▸ About this task
In the material below, the required lines run from the one containing "purple round brick E2:F3" through the one containing "black brick J10:J11". Copy those lines exactly, ends included, and nothing else.

▸ Material for the task

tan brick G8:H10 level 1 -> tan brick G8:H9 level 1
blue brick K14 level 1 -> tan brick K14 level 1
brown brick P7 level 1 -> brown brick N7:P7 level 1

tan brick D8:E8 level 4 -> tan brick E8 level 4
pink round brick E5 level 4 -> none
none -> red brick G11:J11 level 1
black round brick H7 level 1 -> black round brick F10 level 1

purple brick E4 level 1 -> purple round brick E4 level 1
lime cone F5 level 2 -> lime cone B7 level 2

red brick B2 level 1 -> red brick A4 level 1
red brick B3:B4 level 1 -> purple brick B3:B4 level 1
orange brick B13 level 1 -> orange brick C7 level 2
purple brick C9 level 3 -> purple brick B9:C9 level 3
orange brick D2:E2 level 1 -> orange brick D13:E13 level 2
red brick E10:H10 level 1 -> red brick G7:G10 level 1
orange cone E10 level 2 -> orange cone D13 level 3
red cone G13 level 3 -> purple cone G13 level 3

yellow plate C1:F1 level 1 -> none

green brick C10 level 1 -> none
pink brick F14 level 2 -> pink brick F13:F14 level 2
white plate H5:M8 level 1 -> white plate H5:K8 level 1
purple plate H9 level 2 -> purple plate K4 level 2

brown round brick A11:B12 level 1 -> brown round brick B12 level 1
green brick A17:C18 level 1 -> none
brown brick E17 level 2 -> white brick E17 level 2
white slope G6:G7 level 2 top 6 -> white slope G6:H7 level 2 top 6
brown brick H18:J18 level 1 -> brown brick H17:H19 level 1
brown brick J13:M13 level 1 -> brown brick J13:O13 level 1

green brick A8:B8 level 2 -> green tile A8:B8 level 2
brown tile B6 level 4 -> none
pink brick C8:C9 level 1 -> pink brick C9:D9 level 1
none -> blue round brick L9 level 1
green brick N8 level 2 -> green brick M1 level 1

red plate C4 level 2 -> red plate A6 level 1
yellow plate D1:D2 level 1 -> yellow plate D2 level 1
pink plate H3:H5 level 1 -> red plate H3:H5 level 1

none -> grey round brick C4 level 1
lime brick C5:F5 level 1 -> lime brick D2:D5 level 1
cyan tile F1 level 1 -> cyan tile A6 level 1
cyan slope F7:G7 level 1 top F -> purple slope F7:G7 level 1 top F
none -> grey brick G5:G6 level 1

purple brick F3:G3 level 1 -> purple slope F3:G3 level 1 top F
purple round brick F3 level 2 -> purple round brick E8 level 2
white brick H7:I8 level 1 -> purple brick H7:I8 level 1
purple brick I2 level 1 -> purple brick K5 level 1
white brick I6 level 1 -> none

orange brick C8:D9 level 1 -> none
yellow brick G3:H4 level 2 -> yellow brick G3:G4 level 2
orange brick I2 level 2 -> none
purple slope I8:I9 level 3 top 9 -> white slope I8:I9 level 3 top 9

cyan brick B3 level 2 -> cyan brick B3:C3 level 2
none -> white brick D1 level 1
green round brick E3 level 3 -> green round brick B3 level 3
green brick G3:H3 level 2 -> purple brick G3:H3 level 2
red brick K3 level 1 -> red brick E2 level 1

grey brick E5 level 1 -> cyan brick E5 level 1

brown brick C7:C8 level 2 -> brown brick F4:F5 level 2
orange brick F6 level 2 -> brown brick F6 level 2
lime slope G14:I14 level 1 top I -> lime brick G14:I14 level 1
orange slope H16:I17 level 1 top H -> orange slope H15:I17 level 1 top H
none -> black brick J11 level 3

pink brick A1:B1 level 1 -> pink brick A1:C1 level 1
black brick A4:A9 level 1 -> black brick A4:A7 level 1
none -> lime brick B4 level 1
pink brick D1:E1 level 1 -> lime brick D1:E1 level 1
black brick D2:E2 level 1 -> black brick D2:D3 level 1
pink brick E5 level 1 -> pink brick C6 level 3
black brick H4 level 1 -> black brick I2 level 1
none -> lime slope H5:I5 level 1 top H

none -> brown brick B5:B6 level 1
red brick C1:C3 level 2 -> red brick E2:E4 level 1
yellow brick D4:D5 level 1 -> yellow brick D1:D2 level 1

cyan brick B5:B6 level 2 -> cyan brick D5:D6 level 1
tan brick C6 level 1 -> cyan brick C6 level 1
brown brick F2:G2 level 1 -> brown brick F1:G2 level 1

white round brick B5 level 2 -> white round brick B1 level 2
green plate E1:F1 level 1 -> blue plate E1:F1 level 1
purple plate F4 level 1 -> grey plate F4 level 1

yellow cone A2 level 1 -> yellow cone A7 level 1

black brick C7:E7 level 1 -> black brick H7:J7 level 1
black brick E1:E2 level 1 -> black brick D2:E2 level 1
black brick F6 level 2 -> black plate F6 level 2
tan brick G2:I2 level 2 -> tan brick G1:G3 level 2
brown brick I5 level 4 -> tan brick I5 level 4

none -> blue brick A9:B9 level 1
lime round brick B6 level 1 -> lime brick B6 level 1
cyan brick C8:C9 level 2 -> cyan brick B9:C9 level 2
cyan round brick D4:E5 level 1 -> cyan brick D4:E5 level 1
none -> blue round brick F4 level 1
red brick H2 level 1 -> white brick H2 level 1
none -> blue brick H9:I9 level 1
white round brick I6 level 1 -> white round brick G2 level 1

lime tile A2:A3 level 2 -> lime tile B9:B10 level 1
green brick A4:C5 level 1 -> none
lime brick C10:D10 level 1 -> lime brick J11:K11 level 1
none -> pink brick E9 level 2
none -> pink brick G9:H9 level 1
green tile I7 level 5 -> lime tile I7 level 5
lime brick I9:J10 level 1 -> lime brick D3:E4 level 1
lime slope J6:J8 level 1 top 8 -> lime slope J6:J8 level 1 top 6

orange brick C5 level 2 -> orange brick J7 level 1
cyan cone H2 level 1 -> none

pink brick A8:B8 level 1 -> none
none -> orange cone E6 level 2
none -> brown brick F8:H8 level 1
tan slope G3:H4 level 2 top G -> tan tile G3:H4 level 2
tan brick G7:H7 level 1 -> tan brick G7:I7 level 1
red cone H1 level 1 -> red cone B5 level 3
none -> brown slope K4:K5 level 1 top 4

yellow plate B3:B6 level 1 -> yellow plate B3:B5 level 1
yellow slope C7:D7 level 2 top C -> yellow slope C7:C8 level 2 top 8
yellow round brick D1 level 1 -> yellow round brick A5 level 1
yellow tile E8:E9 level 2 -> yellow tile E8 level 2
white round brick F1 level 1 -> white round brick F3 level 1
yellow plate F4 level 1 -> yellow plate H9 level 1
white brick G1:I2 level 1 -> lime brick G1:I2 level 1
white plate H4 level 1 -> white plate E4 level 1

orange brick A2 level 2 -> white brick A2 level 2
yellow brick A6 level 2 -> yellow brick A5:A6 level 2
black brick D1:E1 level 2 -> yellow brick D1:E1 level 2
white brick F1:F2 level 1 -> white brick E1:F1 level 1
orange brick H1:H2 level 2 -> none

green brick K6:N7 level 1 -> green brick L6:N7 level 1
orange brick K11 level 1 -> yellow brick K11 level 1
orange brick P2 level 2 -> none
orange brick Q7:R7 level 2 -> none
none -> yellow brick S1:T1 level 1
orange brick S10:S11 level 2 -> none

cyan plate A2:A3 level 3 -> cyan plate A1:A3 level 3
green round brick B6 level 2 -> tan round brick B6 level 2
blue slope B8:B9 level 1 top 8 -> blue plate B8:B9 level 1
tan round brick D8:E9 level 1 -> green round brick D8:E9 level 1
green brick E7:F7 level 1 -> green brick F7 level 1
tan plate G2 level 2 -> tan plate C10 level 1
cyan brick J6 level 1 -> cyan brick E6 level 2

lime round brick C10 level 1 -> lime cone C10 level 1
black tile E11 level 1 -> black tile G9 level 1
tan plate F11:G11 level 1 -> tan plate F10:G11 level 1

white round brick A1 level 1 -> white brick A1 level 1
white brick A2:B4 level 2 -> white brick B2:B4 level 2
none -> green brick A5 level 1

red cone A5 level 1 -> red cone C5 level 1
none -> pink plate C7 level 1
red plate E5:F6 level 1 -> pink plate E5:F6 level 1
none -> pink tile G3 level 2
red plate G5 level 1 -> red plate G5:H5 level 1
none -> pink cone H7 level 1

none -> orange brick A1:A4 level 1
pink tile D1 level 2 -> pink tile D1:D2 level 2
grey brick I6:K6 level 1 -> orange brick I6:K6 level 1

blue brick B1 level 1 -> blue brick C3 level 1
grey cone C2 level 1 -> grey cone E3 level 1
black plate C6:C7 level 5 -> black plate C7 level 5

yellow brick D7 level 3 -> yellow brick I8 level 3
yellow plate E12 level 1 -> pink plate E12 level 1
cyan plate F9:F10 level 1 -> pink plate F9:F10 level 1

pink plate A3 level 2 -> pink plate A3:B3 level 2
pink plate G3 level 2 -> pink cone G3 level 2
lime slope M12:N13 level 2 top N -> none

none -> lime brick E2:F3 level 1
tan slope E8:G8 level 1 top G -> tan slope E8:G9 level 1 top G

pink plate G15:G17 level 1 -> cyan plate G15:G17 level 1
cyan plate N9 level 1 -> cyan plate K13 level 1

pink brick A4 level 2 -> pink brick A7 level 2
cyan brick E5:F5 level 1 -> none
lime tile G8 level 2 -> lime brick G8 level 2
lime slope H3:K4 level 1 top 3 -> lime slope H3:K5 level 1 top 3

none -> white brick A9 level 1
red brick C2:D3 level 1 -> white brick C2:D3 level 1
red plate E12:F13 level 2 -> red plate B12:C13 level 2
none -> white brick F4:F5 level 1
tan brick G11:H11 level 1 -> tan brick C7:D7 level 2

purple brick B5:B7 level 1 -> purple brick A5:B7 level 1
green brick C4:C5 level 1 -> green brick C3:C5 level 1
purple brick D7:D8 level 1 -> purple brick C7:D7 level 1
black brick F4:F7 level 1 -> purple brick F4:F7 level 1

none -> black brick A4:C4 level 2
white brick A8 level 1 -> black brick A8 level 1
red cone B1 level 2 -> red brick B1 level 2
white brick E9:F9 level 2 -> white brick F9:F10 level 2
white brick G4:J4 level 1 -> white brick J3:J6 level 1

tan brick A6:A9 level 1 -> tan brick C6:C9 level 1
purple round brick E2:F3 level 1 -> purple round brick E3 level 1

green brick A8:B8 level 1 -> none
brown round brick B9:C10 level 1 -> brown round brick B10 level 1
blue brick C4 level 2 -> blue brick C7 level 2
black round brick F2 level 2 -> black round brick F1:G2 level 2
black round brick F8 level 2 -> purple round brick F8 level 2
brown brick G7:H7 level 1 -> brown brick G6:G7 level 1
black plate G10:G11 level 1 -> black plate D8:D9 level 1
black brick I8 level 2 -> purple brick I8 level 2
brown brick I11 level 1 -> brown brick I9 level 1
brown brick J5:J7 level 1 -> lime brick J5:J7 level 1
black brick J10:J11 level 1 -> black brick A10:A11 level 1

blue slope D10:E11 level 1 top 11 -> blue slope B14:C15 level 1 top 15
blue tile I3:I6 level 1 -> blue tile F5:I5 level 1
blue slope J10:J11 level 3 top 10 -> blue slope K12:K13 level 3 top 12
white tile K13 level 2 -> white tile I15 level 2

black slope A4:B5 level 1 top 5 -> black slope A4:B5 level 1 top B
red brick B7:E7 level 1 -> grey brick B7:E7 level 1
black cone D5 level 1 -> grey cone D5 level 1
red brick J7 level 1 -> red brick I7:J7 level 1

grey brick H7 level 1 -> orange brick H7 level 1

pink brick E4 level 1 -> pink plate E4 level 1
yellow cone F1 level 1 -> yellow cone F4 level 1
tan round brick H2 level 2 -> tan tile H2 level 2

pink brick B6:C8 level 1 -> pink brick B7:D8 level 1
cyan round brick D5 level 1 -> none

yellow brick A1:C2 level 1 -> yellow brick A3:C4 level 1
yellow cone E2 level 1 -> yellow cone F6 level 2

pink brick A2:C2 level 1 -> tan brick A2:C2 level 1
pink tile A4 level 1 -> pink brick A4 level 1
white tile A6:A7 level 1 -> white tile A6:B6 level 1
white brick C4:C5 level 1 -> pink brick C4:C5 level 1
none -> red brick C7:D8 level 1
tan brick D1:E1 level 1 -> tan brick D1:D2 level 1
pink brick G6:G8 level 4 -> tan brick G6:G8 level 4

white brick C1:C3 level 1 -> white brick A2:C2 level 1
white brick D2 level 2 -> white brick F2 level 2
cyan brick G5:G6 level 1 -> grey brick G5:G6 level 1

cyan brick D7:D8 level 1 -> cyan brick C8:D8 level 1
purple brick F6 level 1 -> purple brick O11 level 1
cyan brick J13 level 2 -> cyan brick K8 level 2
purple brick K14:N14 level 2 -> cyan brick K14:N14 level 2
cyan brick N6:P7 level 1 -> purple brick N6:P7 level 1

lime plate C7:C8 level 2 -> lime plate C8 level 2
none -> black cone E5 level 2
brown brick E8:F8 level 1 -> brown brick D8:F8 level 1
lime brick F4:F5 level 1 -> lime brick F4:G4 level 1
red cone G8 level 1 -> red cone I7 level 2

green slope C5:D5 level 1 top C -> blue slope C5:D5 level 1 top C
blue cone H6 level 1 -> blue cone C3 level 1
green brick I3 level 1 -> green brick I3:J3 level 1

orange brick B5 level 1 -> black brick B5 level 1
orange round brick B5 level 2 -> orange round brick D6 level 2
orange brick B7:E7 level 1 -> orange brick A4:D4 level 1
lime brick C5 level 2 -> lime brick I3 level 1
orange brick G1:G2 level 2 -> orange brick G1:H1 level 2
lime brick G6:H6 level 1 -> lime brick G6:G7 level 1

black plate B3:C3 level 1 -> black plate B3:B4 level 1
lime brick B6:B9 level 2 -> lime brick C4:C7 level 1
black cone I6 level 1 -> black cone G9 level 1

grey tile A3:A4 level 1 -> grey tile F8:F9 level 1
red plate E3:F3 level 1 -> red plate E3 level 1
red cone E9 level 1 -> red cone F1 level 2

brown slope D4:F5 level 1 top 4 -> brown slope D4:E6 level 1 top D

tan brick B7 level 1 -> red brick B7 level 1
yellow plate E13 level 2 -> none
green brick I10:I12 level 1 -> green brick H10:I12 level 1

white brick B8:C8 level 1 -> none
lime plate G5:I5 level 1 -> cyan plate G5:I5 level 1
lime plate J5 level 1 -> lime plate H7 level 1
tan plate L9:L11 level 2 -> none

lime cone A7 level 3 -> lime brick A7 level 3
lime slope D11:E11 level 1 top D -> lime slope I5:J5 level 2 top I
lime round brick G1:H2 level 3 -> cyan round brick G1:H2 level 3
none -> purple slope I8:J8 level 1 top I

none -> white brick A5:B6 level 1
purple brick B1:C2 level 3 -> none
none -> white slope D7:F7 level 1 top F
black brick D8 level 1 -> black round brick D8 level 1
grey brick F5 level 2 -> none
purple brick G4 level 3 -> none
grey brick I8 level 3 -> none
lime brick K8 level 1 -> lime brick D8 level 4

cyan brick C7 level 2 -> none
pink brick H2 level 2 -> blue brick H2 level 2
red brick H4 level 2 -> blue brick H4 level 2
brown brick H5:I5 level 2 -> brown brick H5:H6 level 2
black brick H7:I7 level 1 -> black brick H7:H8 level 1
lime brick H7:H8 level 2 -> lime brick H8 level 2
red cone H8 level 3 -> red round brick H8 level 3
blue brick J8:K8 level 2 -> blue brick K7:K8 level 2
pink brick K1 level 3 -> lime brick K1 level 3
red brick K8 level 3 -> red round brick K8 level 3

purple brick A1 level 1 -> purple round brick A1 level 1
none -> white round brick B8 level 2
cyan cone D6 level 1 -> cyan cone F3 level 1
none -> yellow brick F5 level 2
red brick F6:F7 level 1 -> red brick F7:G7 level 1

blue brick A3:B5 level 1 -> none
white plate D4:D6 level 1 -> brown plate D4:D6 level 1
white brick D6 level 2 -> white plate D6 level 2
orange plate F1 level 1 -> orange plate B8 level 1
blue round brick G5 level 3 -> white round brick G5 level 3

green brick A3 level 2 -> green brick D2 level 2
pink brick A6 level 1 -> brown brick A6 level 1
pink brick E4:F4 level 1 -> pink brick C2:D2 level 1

▸ Answer for the task
purple round brick E2:F3 level 1 -> purple round brick E3 level 1

green brick A8:B8 level 1 -> none
brown round brick B9:C10 level 1 -> brown round brick B10 level 1
blue brick C4 level 2 -> blue brick C7 level 2
black round brick F2 level 2 -> black round brick F1:G2 level 2
black round brick F8 level 2 -> purple round brick F8 level 2
brown brick G7:H7 level 1 -> brown brick G6:G7 level 1
black plate G10:G11 level 1 -> black plate D8:D9 level 1
black brick I8 level 2 -> purple brick I8 level 2
brown brick I11 level 1 -> brown brick I9 level 1
brown brick J5:J7 level 1 -> lime brick J5:J7 level 1
black brick J10:J11 level 1 -> black brick A10:A11 level 1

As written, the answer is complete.